- [INSTRUCTIONS TO FOLLOW]:
Your answer must be the records, copied with no change.

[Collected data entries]
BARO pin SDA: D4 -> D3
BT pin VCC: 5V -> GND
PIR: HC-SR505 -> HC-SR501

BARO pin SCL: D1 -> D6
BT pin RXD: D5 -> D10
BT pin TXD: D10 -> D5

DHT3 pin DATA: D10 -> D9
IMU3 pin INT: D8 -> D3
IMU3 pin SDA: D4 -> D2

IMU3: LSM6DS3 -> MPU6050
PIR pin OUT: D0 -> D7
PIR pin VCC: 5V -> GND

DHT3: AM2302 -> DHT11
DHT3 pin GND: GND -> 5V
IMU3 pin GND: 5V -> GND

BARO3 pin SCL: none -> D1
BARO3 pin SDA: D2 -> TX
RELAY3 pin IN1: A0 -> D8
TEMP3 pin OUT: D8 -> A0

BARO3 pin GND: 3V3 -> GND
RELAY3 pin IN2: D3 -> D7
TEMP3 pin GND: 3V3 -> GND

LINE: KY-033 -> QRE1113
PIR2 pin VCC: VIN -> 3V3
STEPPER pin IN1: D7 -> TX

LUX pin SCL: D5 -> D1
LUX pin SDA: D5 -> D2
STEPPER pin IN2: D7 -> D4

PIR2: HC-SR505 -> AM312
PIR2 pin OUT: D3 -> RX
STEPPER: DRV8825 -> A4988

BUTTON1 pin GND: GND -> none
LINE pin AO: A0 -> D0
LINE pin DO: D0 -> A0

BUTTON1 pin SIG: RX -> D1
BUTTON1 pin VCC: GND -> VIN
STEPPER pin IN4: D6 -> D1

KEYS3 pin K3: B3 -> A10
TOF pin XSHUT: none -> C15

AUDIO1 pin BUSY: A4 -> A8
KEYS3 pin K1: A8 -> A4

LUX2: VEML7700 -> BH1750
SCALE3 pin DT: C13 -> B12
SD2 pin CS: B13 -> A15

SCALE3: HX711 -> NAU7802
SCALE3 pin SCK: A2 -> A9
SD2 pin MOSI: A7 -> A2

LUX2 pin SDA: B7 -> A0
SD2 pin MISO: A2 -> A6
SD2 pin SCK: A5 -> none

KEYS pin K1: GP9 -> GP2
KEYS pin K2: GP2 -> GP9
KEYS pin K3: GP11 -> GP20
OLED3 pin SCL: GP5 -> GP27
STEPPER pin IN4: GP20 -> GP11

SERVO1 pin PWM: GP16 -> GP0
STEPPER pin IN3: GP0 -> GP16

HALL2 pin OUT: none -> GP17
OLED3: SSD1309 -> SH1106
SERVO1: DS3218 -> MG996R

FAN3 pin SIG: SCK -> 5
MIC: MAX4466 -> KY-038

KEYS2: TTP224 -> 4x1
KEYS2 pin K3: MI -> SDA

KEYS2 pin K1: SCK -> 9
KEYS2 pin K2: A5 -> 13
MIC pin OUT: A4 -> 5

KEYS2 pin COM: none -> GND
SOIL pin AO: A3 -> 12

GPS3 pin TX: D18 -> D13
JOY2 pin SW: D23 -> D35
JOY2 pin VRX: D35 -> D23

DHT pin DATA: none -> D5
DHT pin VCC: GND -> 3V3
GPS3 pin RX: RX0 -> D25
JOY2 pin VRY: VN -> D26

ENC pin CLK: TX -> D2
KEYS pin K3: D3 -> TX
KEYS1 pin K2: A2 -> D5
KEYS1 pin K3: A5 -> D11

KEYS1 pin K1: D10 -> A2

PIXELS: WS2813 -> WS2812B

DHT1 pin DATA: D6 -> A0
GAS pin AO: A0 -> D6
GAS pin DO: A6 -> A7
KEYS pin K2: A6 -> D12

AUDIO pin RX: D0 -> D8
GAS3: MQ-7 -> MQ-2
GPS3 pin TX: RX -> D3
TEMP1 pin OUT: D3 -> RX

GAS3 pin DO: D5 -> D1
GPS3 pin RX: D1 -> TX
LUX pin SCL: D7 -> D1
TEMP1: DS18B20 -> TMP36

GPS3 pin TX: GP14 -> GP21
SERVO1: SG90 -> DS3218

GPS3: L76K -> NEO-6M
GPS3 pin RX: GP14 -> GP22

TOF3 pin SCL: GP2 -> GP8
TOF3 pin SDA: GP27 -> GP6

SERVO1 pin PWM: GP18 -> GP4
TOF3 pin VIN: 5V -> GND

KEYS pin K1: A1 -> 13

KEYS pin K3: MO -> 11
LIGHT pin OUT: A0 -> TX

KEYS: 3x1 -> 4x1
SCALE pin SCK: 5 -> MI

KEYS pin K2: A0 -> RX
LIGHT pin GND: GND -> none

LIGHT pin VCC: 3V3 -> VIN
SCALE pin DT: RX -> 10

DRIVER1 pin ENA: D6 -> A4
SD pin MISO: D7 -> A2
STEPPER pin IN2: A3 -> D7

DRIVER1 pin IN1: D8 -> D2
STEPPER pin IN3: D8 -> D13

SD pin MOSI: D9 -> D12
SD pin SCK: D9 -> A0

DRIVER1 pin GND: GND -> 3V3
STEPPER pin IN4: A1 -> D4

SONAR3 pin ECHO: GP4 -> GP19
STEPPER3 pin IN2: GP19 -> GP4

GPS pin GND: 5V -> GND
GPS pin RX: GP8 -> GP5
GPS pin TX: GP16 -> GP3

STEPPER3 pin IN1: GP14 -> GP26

- [RESPONSE FOR THIS EXERCISE]:
BARO pin SDA: D4 -> D3
BT pin VCC: 5V -> GND
PIR: HC-SR505 -> HC-SR501

BARO pin SCL: D1 -> D6
BT pin RXD: D5 -> D10
BT pin TXD: D10 -> D5

DHT3 pin DATA: D10 -> D9
IMU3 pin INT: D8 -> D3
IMU3 pin SDA: D4 -> D2

IMU3: LSM6DS3 -> MPU6050
PIR pin OUT: D0 -> D7
PIR pin VCC: 5V -> GND

DHT3: AM2302 -> DHT11
DHT3 pin GND: GND -> 5V
IMU3 pin GND: 5V -> GND

BARO3 pin SCL: none -> D1
BARO3 pin SDA: D2 -> TX
RELAY3 pin IN1: A0 -> D8
TEMP3 pin OUT: D8 -> A0

BARO3 pin GND: 3V3 -> GND
RELAY3 pin IN2: D3 -> D7
TEMP3 pin GND: 3V3 -> GND

LINE: KY-033 -> QRE1113
PIR2 pin VCC: VIN -> 3V3
STEPPER pin IN1: D7 -> TX

LUX pin SCL: D5 -> D1
LUX pin SDA: D5 -> D2
STEPPER pin IN2: D7 -> D4

PIR2: HC-SR505 -> AM312
PIR2 pin OUT: D3 -> RX
STEPPER: DRV8825 -> A4988

BUTTON1 pin GND: GND -> none
LINE pin AO: A0 -> D0
LINE pin DO: D0 -> A0

BUTTON1 pin SIG: RX -> D1
BUTTON1 pin VCC: GND -> VIN
STEPPER pin IN4: D6 -> D1

KEYS3 pin K3: B3 -> A10
TOF pin XSHUT: none -> C15

AUDIO1 pin BUSY: A4 -> A8
KEYS3 pin K1: A8 -> A4

LUX2: VEML7700 -> BH1750
SCALE3 pin DT: C13 -> B12
SD2 pin CS: B13 -> A15

SCALE3: HX711 -> NAU7802
SCALE3 pin SCK: A2 -> A9
SD2 pin MOSI: A7 -> A2

LUX2 pin SDA: B7 -> A0
SD2 pin MISO: A2 -> A6
SD2 pin SCK: A5 -> none

KEYS pin K1: GP9 -> GP2
KEYS pin K2: GP2 -> GP9
KEYS pin K3: GP11 -> GP20
OLED3 pin SCL: GP5 -> GP27
STEPPER pin IN4: GP20 -> GP11

SERVO1 pin PWM: GP16 -> GP0
STEPPER pin IN3: GP0 -> GP16

HALL2 pin OUT: none -> GP17
OLED3: SSD1309 -> SH1106
SERVO1: DS3218 -> MG996R

FAN3 pin SIG: SCK -> 5
MIC: MAX4466 -> KY-038

KEYS2: TTP224 -> 4x1
KEYS2 pin K3: MI -> SDA

KEYS2 pin K1: SCK -> 9
KEYS2 pin K2: A5 -> 13
MIC pin OUT: A4 -> 5

KEYS2 pin COM: none -> GND
SOIL pin AO: A3 -> 12

GPS3 pin TX: D18 -> D13
JOY2 pin SW: D23 -> D35
JOY2 pin VRX: D35 -> D23

DHT pin DATA: none -> D5
DHT pin VCC: GND -> 3V3
GPS3 pin RX: RX0 -> D25
JOY2 pin VRY: VN -> D26

ENC pin CLK: TX -> D2
KEYS pin K3: D3 -> TX
KEYS1 pin K2: A2 -> D5
KEYS1 pin K3: A5 -> D11

KEYS1 pin K1: D10 -> A2

PIXELS: WS2813 -> WS2812B

DHT1 pin DATA: D6 -> A0
GAS pin AO: A0 -> D6
GAS pin DO: A6 -> A7
KEYS pin K2: A6 -> D12

AUDIO pin RX: D0 -> D8
GAS3: MQ-7 -> MQ-2
GPS3 pin TX: RX -> D3
TEMP1 pin OUT: D3 -> RX

GAS3 pin DO: D5 -> D1
GPS3 pin RX: D1 -> TX
LUX pin SCL: D7 -> D1
TEMP1: DS18B20 -> TMP36

GPS3 pin TX: GP14 -> GP21
SERVO1: SG90 -> DS3218

GPS3: L76K -> NEO-6M
GPS3 pin RX: GP14 -> GP22

TOF3 pin SCL: GP2 -> GP8
TOF3 pin SDA: GP27 -> GP6

SERVO1 pin PWM: GP18 -> GP4
TOF3 pin VIN: 5V -> GND

KEYS pin K1: A1 -> 13

KEYS pin K3: MO -> 11
LIGHT pin OUT: A0 -> TX

KEYS: 3x1 -> 4x1
SCALE pin SCK: 5 -> MI

KEYS pin K2: A0 -> RX
LIGHT pin GND: GND -> none

LIGHT pin VCC: 3V3 -> VIN
SCALE pin DT: RX -> 10

DRIVER1 pin ENA: D6 -> A4
SD pin MISO: D7 -> A2
STEPPER pin IN2: A3 -> D7

DRIVER1 pin IN1: D8 -> D2
STEPPER pin IN3: D8 -> D13

SD pin MOSI: D9 -> D12
SD pin SCK: D9 -> A0

DRIVER1 pin GND: GND -> 3V3
STEPPER pin IN4: A1 -> D4

SONAR3 pin ECHO: GP4 -> GP19
STEPPER3 pin IN2: GP19 -> GP4

GPS pin GND: 5V -> GND
GPS pin RX: GP8 -> GP5
GPS pin TX: GP16 -> GP3

STEPPER3 pin IN1: GP14 -> GP26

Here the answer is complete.